What is needed is an exact copy of the entries below, with the pictures left out.

Supplied records below:

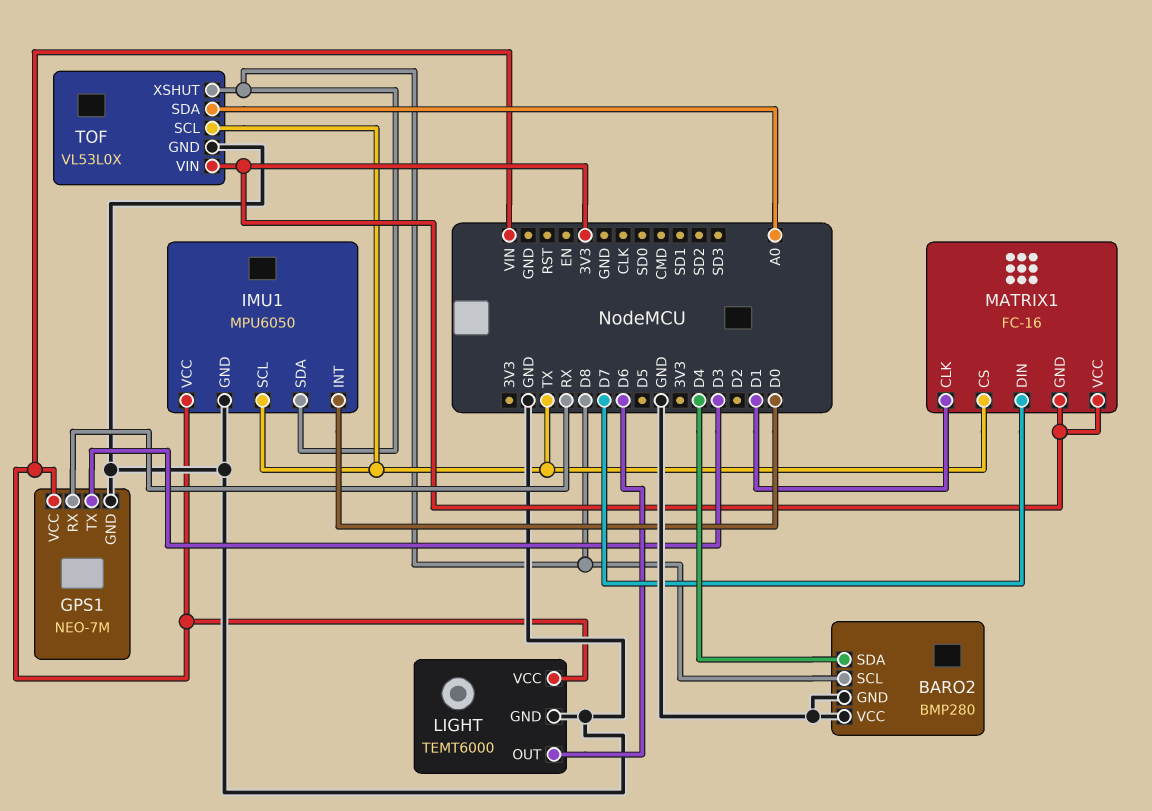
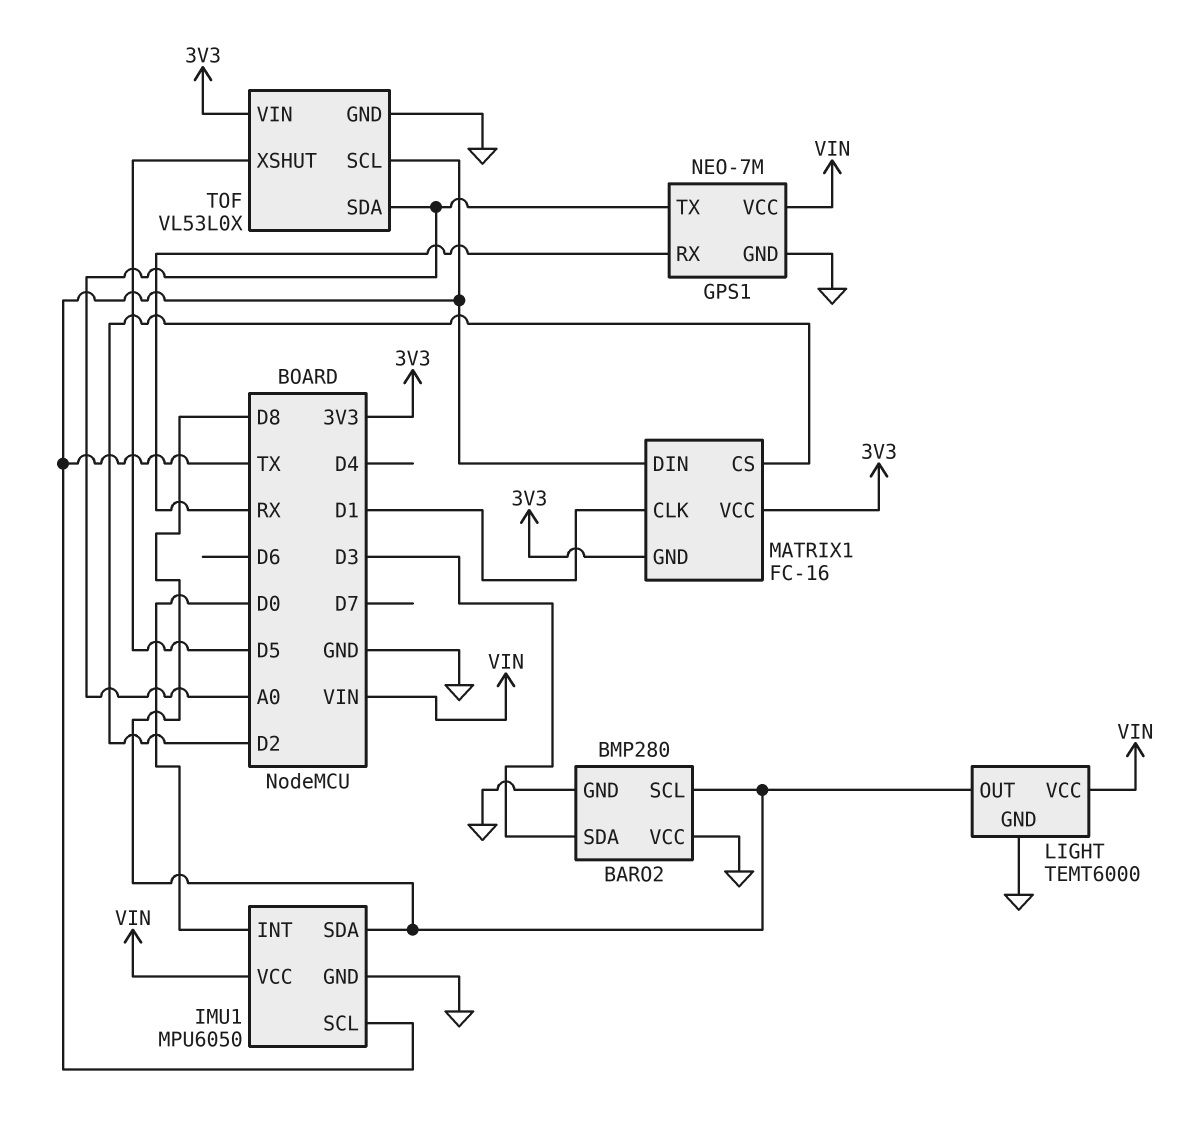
BARO2 pin SDA: D4 -> D3
GPS1 pin TX: D3 -> A0
LIGHT pin OUT: D6 -> D8
MATRIX1 pin CS: TX -> D2
MATRIX1 pin DIN: D7 -> TX
TOF pin XSHUT: D8 -> D5

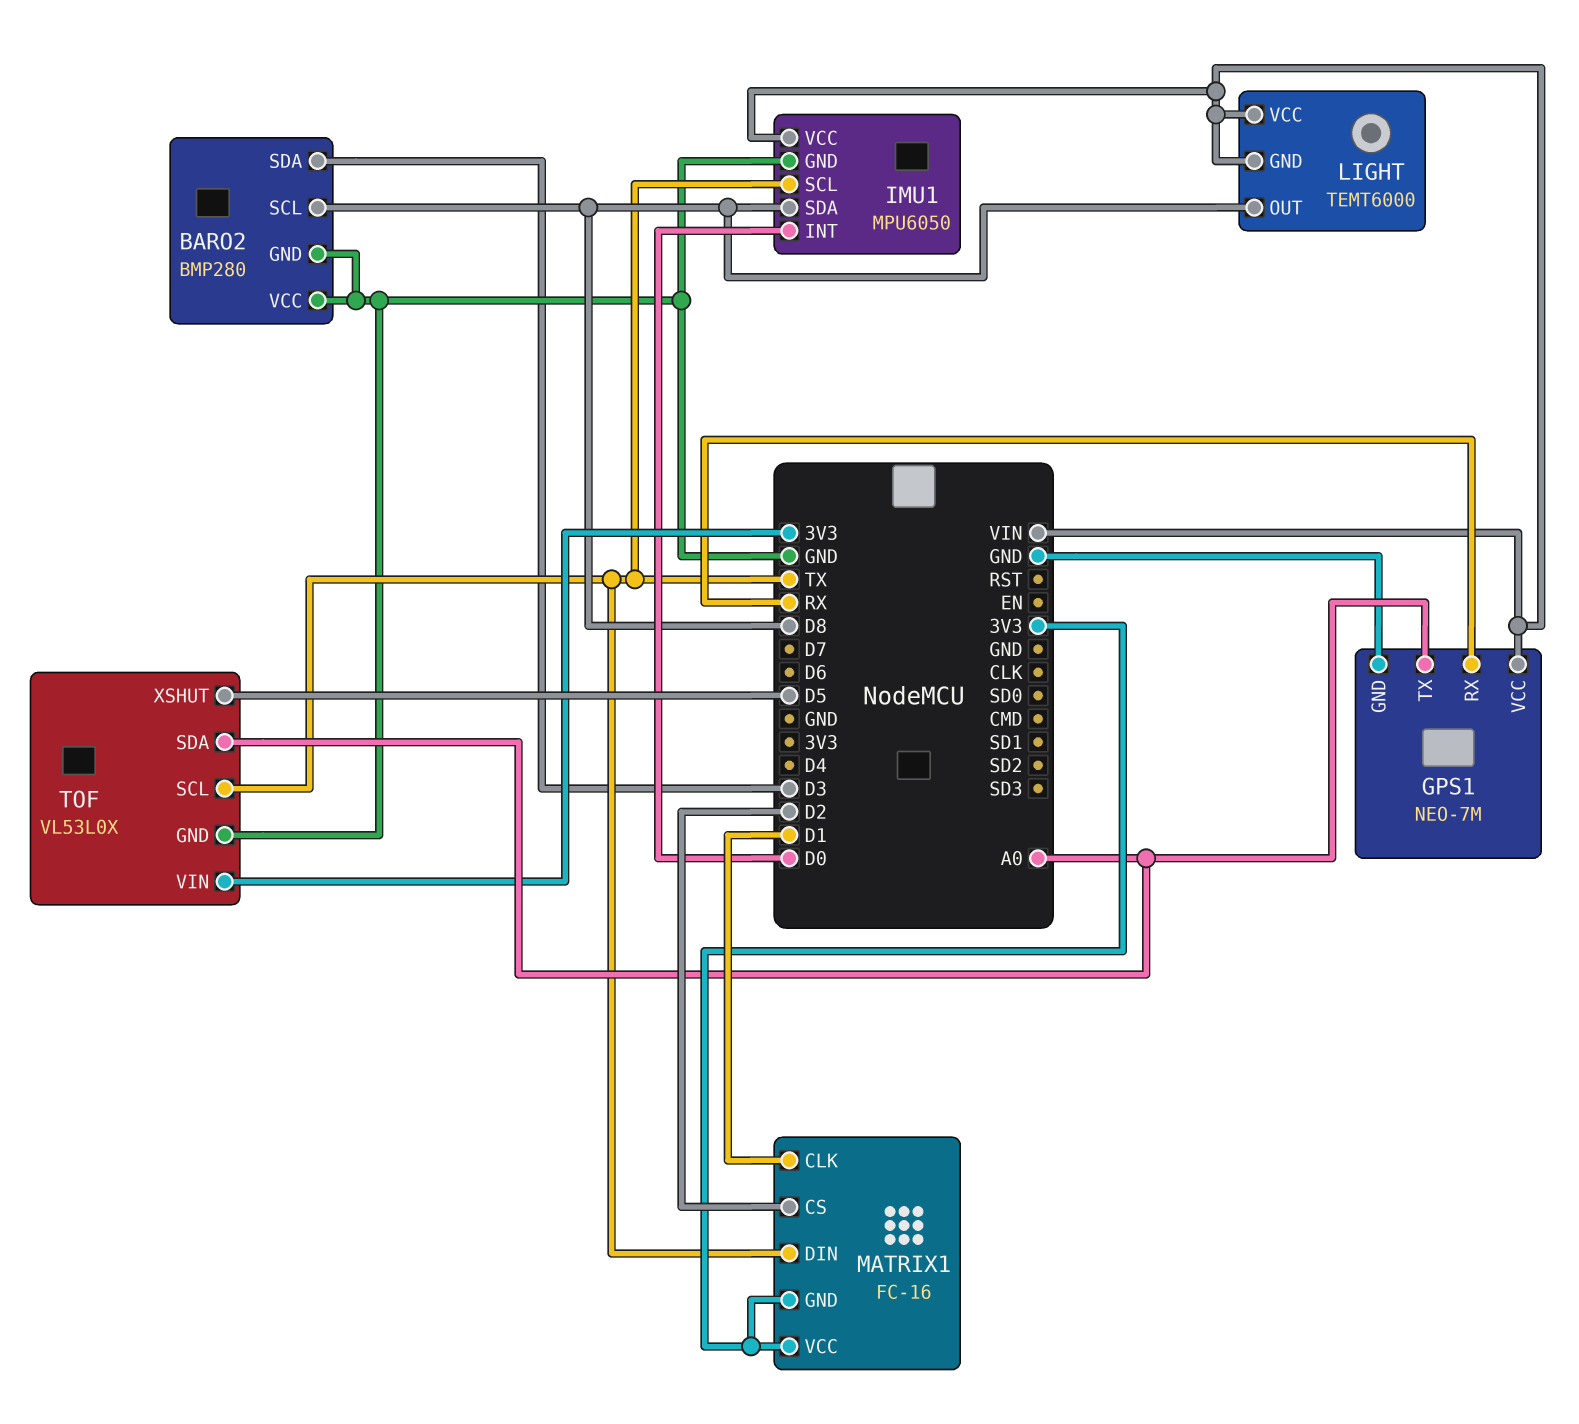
LIGHT pin GND: GND -> VIN

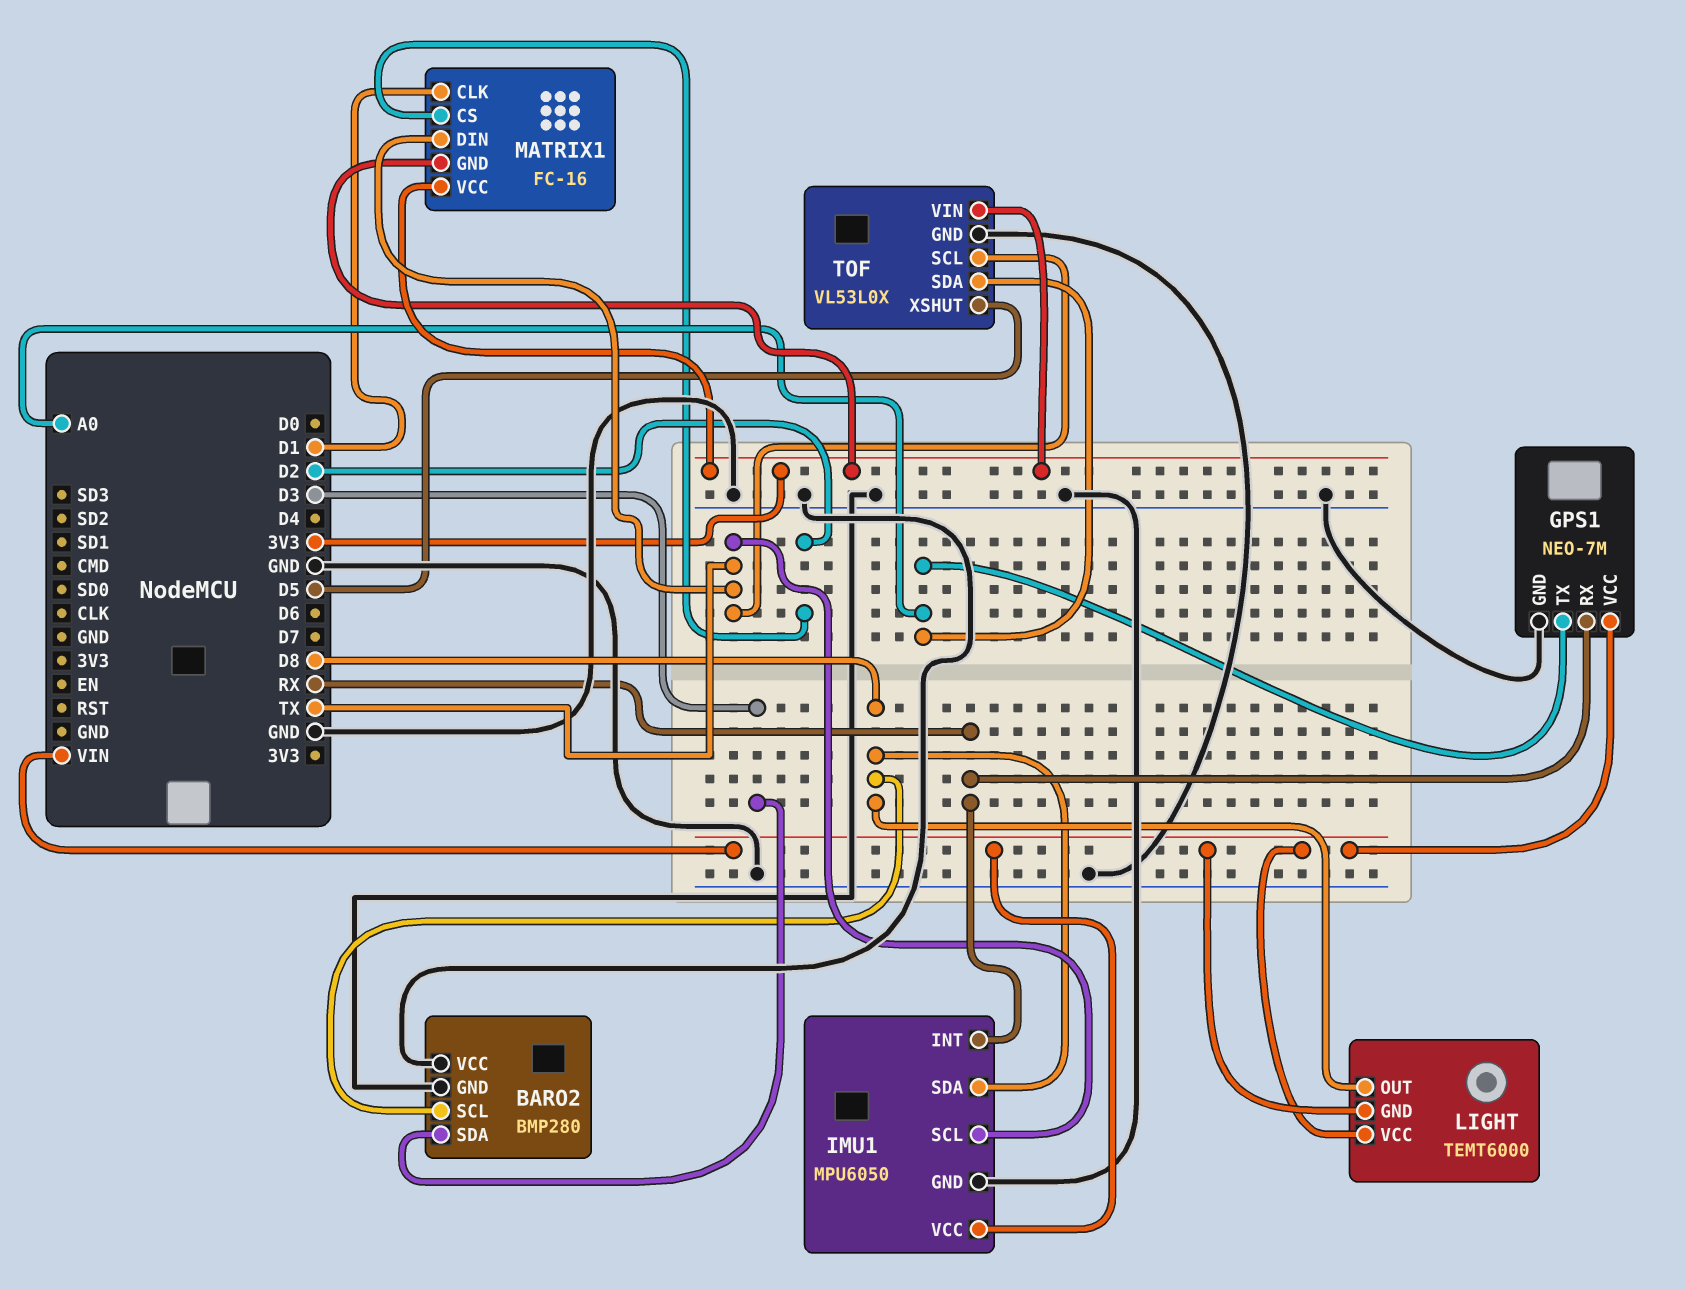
IMU1 pin INT: D0 -> RX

End of Supplied records.

▸ **Response to the exercise**:
BARO2 pin SDA: D4 -> D3
GPS1 pin TX: D3 -> A0
LIGHT pin OUT: D6 -> D8
MATRIX1 pin CS: TX -> D2
MATRIX1 pin DIN: D7 -> TX
TOF pin XSHUT: D8 -> D5

LIGHT pin GND: GND -> VIN

IMU1 pin INT: D0 -> RX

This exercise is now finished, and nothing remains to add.